__Data extract__.

==*==

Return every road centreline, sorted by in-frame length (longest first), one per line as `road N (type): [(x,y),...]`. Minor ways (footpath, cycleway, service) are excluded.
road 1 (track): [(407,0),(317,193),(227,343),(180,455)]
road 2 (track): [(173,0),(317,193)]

==*==

__Your instructions__.
Transcribe all the data word for word, as it appears above.

__Task answer__.
Return every road centreline, sorted by in-frame length (longest first), one per line as `road N (type): [(x,y),...]`. Minor ways (footpath, cycleway, service) are excluded.
road 1 (track): [(407,0),(317,193),(227,343),(180,455)]
road 2 (track): [(173,0),(317,193)]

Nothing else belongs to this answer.